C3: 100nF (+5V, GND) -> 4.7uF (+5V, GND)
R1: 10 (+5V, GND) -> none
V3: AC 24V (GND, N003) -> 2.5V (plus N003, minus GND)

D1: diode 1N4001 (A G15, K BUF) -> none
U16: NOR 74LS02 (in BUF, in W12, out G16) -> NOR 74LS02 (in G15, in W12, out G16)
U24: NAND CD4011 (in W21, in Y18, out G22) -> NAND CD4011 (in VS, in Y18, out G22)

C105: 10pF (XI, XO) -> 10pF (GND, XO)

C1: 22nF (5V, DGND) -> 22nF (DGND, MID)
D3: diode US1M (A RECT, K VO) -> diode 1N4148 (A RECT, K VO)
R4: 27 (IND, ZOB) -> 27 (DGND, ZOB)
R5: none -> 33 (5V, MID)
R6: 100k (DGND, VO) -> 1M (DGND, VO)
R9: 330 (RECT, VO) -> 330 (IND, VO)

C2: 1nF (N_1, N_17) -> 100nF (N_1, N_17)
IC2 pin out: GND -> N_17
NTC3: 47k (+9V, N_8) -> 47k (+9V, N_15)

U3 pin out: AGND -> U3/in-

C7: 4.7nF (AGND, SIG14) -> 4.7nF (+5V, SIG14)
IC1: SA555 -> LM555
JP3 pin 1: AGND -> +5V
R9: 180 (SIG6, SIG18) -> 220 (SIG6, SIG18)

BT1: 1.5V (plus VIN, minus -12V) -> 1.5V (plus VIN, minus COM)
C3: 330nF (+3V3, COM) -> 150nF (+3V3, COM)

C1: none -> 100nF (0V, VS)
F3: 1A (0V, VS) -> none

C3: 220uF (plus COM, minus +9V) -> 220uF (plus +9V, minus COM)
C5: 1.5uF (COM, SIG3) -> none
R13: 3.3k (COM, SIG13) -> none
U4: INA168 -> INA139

Try it - Beginning with the line that contains "C5: 1.5uF (COM, SIG3) -> none", write out every line through the end of the entries above, exactly.

Answer section -
C5: 1.5uF (COM, SIG3) -> none
R13: 3.3k (COM, SIG13) -> none
U4: INA168 -> INA139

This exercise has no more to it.